▸ GIVEN DATA

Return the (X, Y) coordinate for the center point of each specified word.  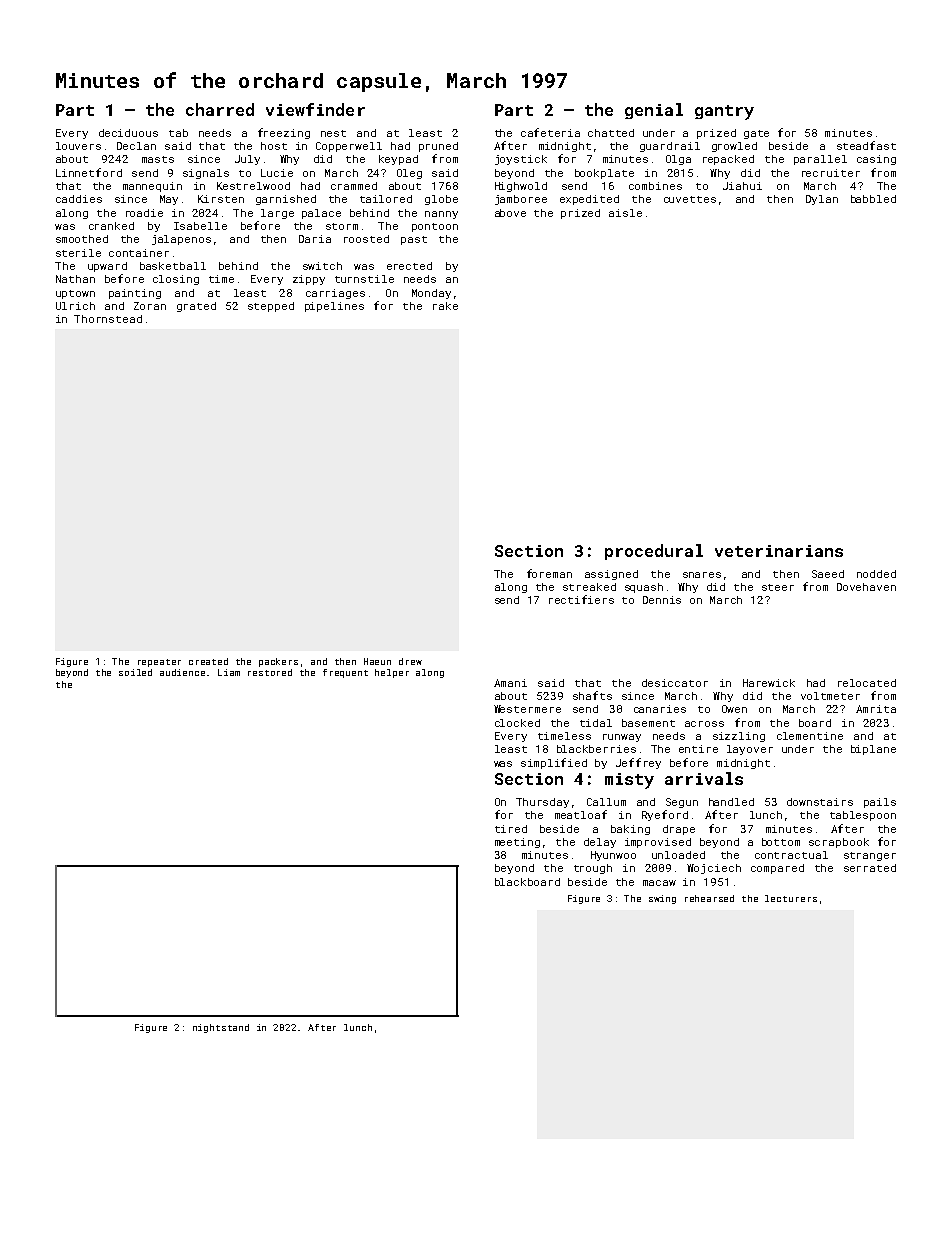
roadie (144, 213)
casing (876, 160)
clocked (517, 723)
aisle (625, 213)
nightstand (221, 1028)
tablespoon (863, 816)
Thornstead (108, 319)
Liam (229, 672)
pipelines (334, 307)
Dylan (822, 200)
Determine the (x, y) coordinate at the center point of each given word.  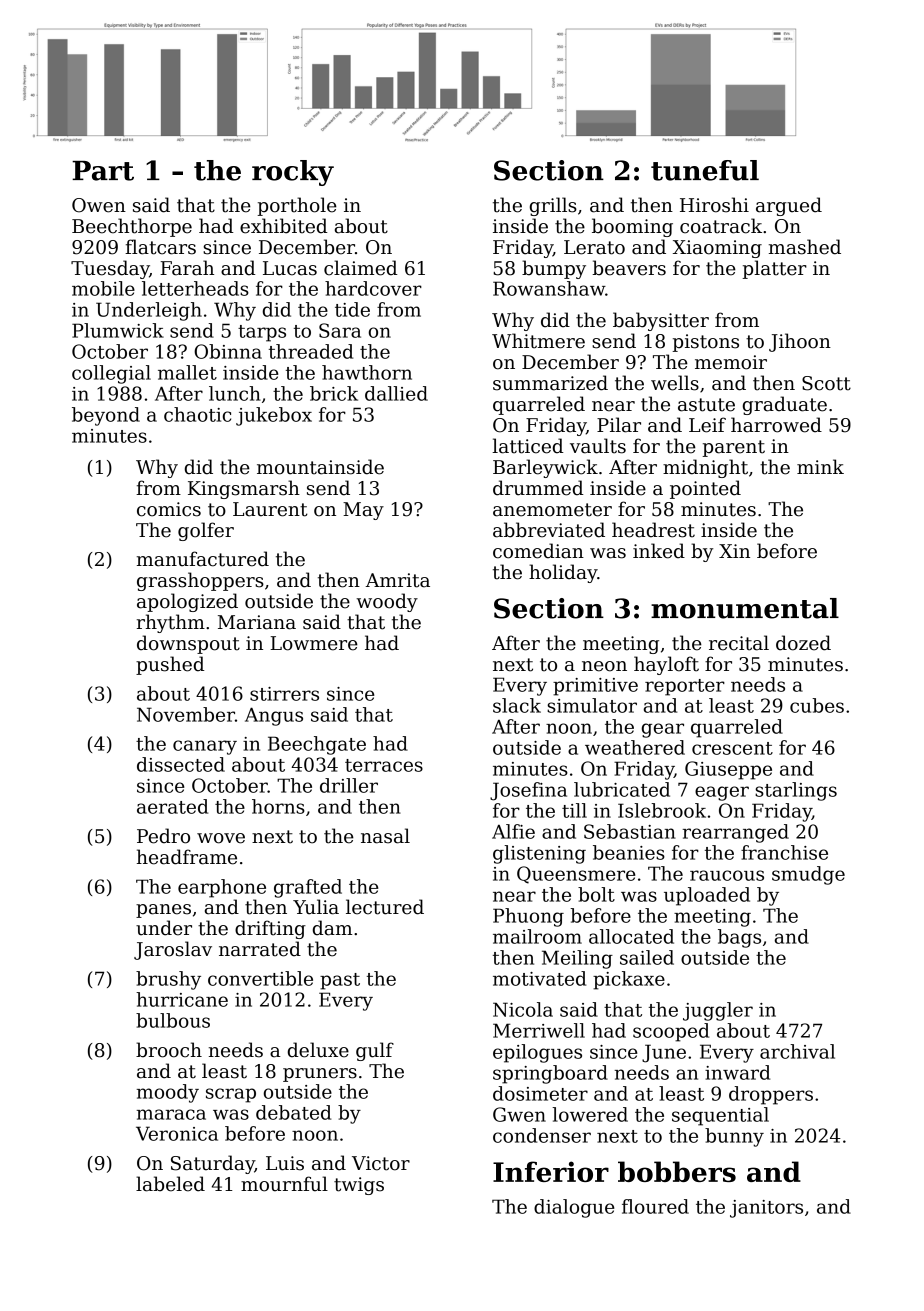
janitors (766, 1209)
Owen (99, 205)
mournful (284, 1184)
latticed (528, 446)
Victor (381, 1163)
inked (659, 551)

▸ INSTRUCTION
Give the material from the line with "Thornstead (108, 319)" through the end as a two-column CSV headed item and location, with one row for each item. Put its text and its answer each in one quoted field, turn any line breaks into spaces, and leave out the pictures.

▸ TASK OUTPUT
item,location
"Thornstead","(108, 319)"
"Liam","(229, 672)"
"pipelines","(334, 307)"
"Dylan","(822, 200)"
"Determine the (x, y) coordinate at the center point of each given word. janitors","(766, 1209)"
"Owen","(99, 205)"
"mournful","(284, 1184)"
"latticed","(528, 446)"
"Victor","(381, 1163)"
"inked","(659, 551)"